---------- Data excerpts ----------

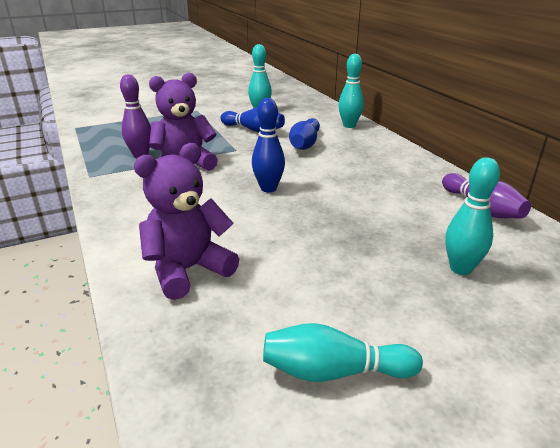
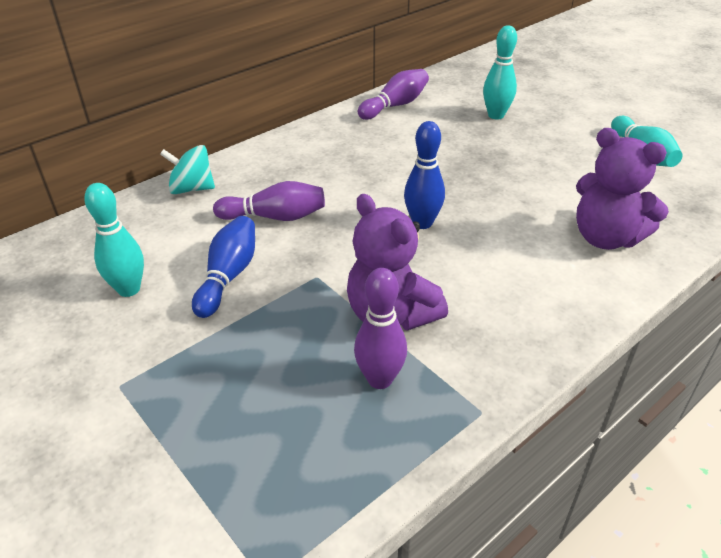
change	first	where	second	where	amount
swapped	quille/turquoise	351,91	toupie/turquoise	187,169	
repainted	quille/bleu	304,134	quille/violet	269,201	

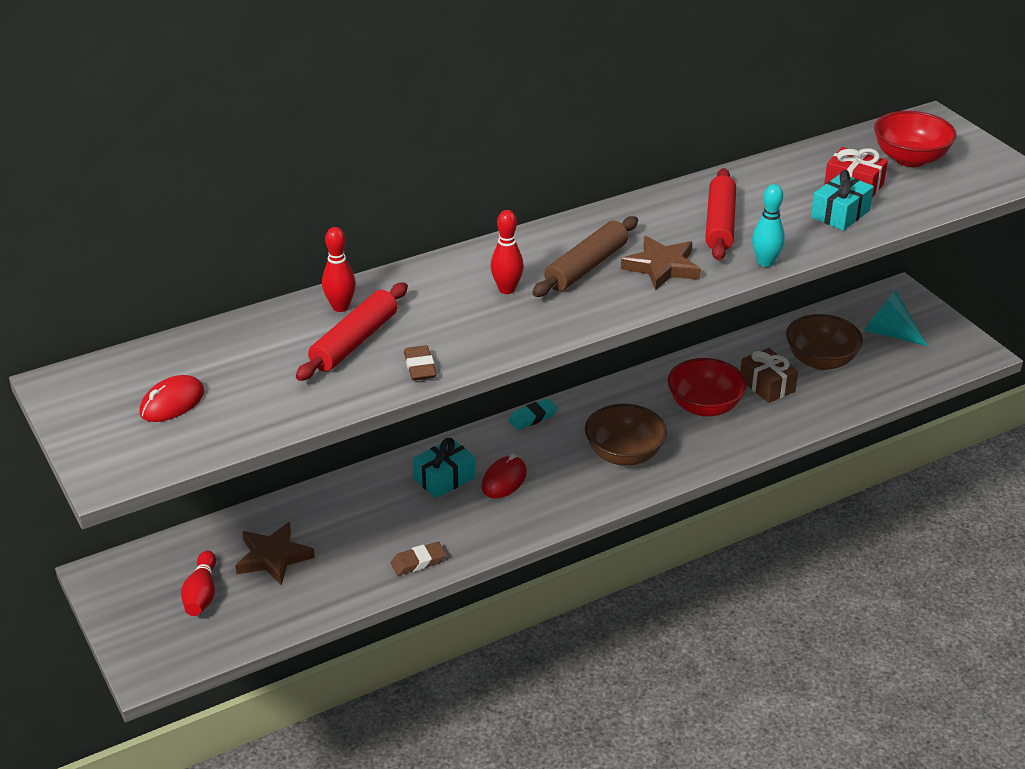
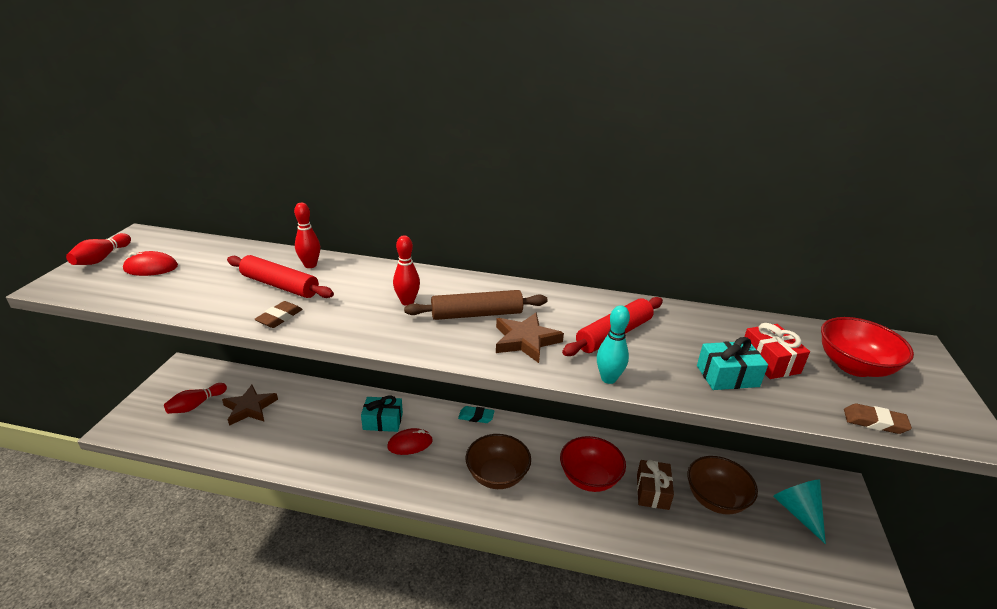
change	first	where	second	where	amount
new			quille/rouge	98,249	
rotated	rouleau à pâtisserie/rouge	352,331		280,276	45 degrees clockwise
shifted	gomme/marron	418,559		878,419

----------

▸ **What to work on**
Omit the pictures and reproduce the remaining material above exactly.

▸ **Solved problem**
change	first	where	second	where	amount
swapped	quille/turquoise	351,91	toupie/turquoise	187,169	
repainted	quille/bleu	304,134	quille/violet	269,201	

change	first	where	second	where	amount
new			quille/rouge	98,249	
rotated	rouleau à pâtisserie/rouge	352,331		280,276	45 degrees clockwise
shifted	gomme/marron	418,559		878,419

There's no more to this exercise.